▶ [Available data]:
☆ ☆ ☆ ☆ ☆ ☆ ☆
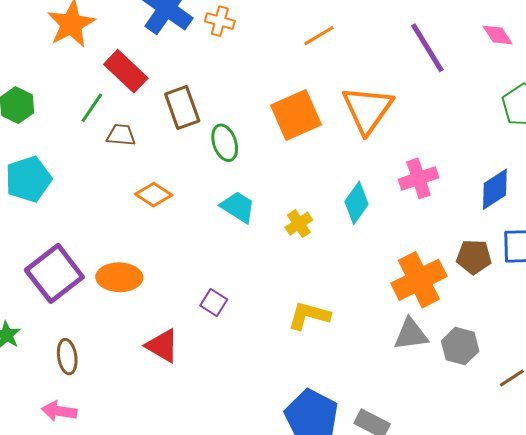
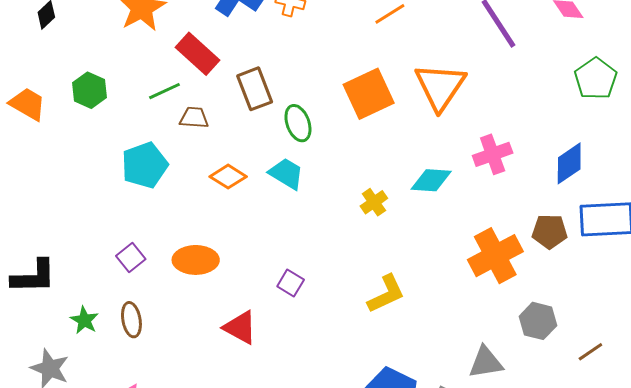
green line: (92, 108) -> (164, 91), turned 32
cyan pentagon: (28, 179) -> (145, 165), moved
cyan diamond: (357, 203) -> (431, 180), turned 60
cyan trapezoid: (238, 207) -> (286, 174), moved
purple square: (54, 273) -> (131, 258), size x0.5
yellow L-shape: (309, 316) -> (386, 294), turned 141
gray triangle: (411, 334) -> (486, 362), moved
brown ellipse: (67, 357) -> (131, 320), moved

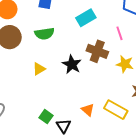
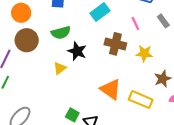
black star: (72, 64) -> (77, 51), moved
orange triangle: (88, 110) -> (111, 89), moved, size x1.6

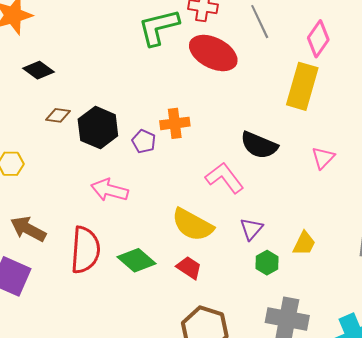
☆ ☆ ☆ ☆ ☆ ☆ ☆
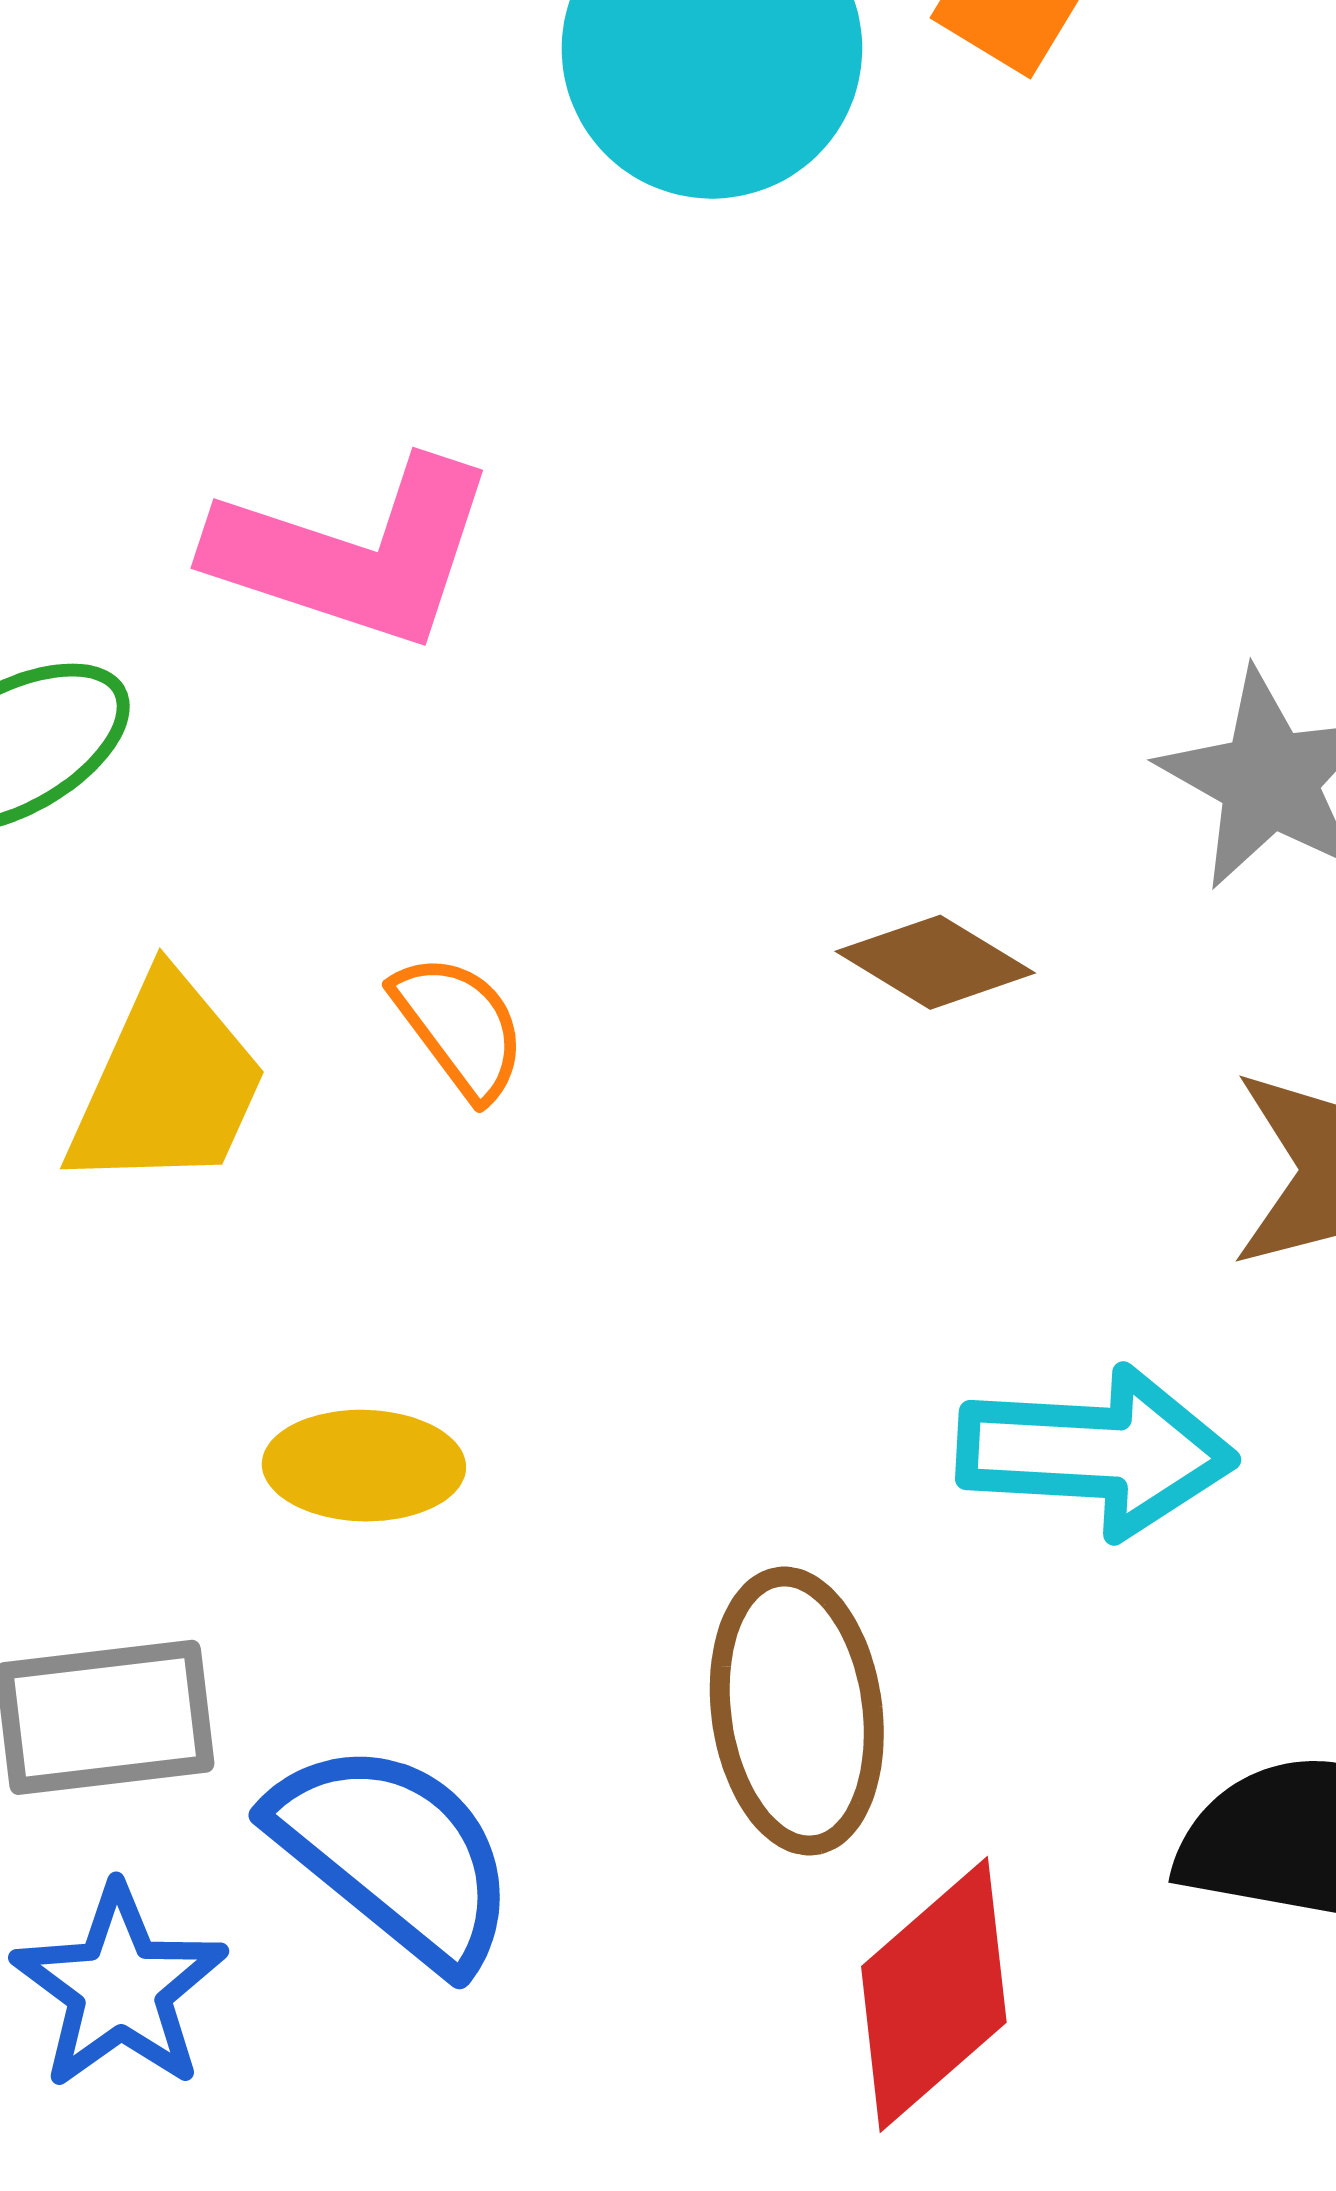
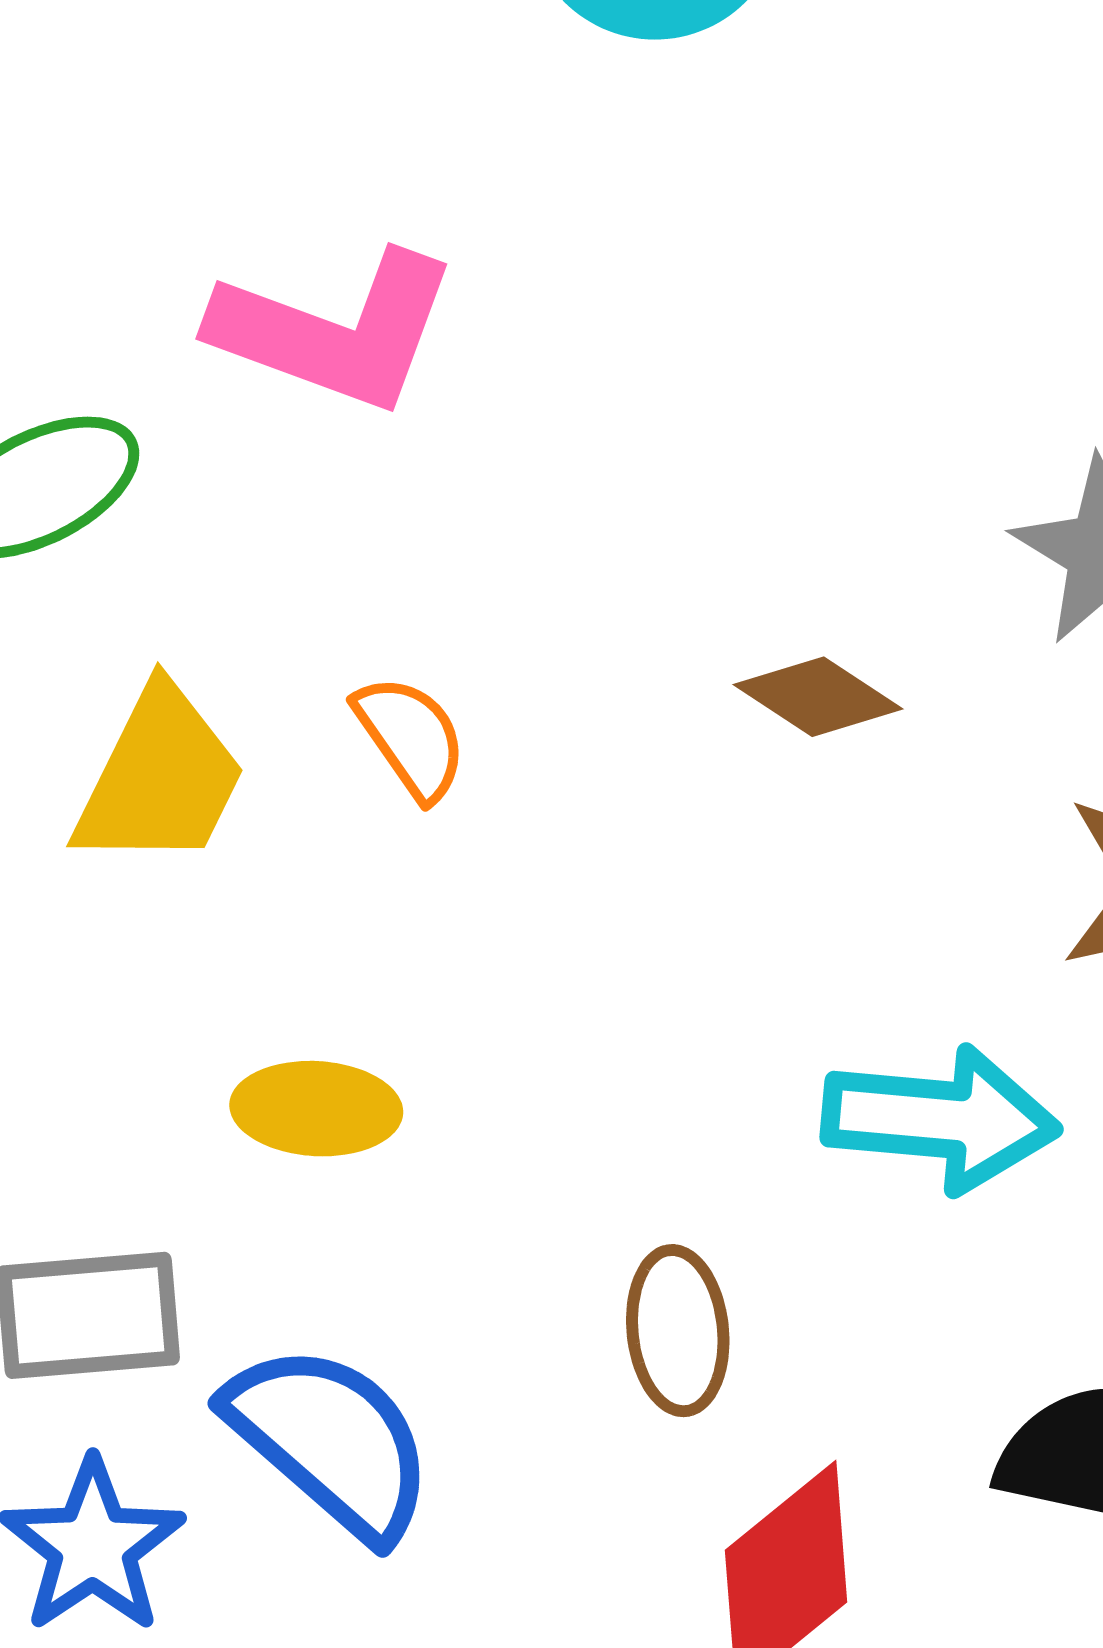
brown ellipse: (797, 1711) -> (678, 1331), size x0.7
☆ ☆ ☆ ☆ ☆ ☆ ☆
▶ [Action item]: Transcribe exactly the lines above, beginning at the one with "cyan diamond: (357, 203)" and going up to and including the one with "orange triangle: (88, 110)". Pictures do not belong in the copy.

▶ [Worked solution]:
cyan diamond: (357, 203) -> (431, 180), turned 60
cyan trapezoid: (238, 207) -> (286, 174), moved
purple square: (54, 273) -> (131, 258), size x0.5
yellow L-shape: (309, 316) -> (386, 294), turned 141
gray triangle: (411, 334) -> (486, 362), moved
brown ellipse: (67, 357) -> (131, 320), moved

black star: (72, 64) -> (77, 51), moved
orange triangle: (88, 110) -> (111, 89), moved, size x1.6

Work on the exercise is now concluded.